▶ **EXERCISE BRIEF**
Range to output from the entries below: the line containing "pos1: [126, 396]" through the line containing "pos1: [308, 465]". Set it down exactly, ends included, nothing else.
——————————
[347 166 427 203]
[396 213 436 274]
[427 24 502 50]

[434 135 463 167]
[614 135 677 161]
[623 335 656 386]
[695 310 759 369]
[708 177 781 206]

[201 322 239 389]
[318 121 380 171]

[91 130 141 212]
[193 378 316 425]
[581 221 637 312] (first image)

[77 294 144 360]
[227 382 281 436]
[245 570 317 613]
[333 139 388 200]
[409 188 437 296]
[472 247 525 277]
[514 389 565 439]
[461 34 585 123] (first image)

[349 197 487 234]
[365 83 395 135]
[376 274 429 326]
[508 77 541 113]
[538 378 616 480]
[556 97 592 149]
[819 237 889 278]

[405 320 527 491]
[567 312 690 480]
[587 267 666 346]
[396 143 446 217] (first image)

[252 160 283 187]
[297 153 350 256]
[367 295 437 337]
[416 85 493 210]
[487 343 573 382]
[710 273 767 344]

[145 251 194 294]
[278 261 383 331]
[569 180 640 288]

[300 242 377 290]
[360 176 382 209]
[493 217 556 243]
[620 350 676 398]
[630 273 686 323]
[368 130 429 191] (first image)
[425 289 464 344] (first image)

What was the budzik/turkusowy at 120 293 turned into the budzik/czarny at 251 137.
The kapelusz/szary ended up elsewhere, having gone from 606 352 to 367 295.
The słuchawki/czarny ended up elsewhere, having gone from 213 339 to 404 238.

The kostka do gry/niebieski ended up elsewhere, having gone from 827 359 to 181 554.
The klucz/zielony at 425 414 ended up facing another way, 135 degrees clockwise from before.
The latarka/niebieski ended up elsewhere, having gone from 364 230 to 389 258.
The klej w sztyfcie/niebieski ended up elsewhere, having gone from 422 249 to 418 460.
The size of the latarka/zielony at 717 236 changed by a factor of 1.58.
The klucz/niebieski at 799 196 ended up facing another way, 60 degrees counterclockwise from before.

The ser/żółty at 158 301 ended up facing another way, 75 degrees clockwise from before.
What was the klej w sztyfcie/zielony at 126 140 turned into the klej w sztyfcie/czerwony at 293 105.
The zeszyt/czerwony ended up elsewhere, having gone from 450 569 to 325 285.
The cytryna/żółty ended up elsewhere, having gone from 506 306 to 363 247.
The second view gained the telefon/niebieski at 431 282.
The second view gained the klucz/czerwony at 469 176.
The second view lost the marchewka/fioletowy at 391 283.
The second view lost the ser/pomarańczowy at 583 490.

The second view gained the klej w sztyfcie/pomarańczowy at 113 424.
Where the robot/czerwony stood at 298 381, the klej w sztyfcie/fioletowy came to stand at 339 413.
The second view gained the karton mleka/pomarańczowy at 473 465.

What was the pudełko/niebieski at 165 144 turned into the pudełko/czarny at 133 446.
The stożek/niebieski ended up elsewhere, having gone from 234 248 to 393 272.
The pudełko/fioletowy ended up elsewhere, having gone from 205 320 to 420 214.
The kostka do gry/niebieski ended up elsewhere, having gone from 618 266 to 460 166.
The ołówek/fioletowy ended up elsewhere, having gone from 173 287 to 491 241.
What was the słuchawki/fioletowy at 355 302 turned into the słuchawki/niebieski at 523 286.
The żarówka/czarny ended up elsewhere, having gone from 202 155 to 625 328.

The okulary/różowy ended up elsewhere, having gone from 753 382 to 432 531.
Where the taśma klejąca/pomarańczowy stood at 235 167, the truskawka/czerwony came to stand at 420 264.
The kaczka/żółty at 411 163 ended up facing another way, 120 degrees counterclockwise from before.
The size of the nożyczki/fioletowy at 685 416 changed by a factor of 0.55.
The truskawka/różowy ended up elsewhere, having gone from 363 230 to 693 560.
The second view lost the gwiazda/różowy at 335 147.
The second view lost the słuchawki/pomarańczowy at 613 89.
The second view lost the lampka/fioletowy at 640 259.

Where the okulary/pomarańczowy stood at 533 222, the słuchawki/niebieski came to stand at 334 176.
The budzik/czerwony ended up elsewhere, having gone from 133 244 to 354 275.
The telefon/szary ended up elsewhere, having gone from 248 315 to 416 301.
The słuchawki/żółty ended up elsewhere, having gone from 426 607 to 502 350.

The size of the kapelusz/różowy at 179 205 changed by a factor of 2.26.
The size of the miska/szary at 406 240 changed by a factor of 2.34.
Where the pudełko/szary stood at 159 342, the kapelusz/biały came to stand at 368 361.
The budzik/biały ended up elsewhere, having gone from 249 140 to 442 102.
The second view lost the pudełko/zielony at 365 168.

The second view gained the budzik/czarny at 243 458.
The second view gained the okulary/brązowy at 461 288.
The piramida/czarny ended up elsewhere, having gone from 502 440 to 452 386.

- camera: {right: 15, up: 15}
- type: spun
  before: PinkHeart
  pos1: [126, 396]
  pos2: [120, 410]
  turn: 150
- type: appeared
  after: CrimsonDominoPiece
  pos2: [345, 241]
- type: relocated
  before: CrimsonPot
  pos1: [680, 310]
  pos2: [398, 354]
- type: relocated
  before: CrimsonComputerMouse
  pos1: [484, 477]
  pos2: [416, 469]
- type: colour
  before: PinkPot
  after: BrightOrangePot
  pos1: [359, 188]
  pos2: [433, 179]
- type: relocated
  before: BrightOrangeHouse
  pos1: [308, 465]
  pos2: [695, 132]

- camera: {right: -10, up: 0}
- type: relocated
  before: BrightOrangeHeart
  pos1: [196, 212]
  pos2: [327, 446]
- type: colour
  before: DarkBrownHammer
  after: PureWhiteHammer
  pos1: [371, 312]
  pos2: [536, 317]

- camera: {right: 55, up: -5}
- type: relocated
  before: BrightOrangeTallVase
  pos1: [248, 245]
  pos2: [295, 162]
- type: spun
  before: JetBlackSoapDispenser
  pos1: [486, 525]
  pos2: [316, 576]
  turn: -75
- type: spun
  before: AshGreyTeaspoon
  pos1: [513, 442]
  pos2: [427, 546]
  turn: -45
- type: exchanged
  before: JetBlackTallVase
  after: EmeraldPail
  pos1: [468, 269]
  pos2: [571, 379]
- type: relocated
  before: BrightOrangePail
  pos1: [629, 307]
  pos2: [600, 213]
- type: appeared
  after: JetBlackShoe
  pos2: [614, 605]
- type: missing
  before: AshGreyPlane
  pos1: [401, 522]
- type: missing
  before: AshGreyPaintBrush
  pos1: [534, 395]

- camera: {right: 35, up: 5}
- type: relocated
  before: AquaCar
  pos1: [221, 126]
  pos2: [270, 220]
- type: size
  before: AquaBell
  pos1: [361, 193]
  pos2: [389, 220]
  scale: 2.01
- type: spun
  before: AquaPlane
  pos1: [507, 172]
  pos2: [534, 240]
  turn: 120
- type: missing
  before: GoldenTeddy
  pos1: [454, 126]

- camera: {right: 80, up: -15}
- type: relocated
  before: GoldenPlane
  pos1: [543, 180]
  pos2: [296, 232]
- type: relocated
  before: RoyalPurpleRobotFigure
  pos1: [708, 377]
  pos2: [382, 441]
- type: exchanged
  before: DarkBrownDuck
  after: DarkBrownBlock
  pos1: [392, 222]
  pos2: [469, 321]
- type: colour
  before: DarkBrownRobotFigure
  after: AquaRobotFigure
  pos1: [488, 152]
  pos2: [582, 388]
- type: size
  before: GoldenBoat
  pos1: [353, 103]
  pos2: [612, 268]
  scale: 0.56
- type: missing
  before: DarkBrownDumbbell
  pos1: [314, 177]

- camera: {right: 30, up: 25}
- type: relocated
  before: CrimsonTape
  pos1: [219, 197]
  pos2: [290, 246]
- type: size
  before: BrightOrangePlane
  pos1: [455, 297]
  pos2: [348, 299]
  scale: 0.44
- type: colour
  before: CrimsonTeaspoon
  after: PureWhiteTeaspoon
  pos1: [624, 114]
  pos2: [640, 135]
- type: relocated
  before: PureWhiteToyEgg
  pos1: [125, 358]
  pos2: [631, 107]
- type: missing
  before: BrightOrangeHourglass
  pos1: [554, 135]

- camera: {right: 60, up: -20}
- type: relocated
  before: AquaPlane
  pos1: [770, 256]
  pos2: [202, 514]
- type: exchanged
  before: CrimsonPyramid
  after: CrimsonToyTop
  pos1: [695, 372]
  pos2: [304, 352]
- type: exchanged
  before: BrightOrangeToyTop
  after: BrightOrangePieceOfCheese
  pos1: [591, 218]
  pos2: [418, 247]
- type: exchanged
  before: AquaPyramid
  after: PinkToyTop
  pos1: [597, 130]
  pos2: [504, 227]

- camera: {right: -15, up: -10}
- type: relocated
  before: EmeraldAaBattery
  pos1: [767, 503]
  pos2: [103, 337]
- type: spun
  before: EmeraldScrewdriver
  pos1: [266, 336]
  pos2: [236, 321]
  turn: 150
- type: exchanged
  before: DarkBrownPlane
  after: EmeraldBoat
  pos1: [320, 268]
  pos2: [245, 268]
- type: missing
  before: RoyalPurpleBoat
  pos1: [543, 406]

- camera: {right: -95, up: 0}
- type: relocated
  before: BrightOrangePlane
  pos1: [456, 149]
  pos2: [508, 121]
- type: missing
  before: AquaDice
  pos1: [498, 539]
——————————
▶ **ANSWER BOX**
  pos1: [126, 396]
  pos2: [120, 410]
  turn: 150
- type: appeared
  after: CrimsonDominoPiece
  pos2: [345, 241]
- type: relocated
  before: CrimsonPot
  pos1: [680, 310]
  pos2: [398, 354]
- type: relocated
  before: CrimsonComputerMouse
  pos1: [484, 477]
  pos2: [416, 469]
- type: colour
  before: PinkPot
  after: BrightOrangePot
  pos1: [359, 188]
  pos2: [433, 179]
- type: relocated
  before: BrightOrangeHouse
  pos1: [308, 465]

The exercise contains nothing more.